● **Records contained in a dataset**:
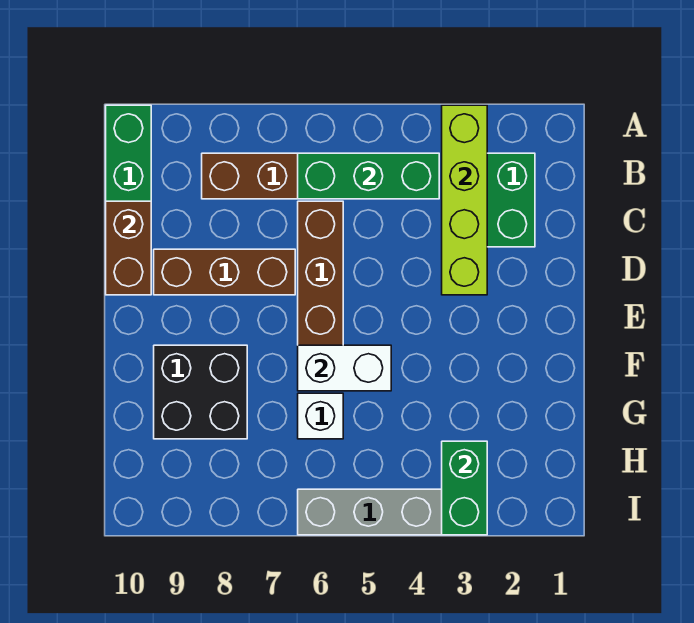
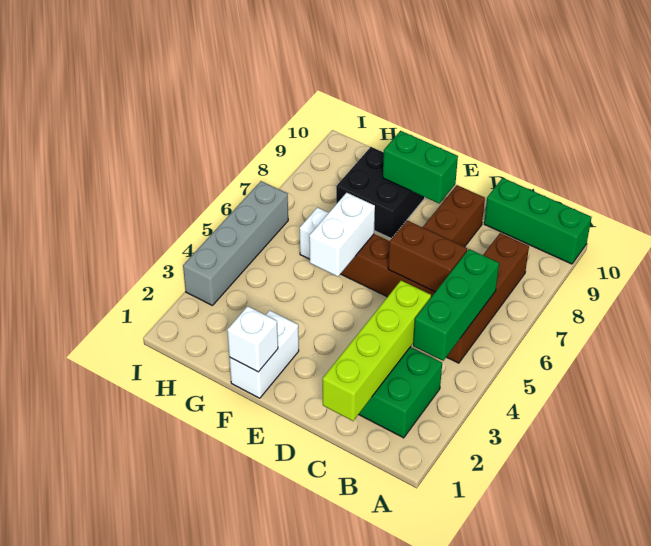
lime 1x4 brick [442,105,487,295] -> lime 1x4 brick turned to [323,281,431,421]
brown 1x2 brick [106,201,151,295] -> brown 1x2 brick moved to [388,221,467,292]
none -> white 1x2 brick [229,310,299,398]
none -> white 1x1 brick [227,306,278,372]
green 1x2 brick [442,441,487,535] -> green 1x2 brick moved to [383,131,458,203]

● **What the task asks**:
Each record above is to be copied exactly. Drop the pictures.

● **Reply to the exercise**:
lime 1x4 brick [442,105,487,295] -> lime 1x4 brick turned to [323,281,431,421]
brown 1x2 brick [106,201,151,295] -> brown 1x2 brick moved to [388,221,467,292]
none -> white 1x2 brick [229,310,299,398]
none -> white 1x1 brick [227,306,278,372]
green 1x2 brick [442,441,487,535] -> green 1x2 brick moved to [383,131,458,203]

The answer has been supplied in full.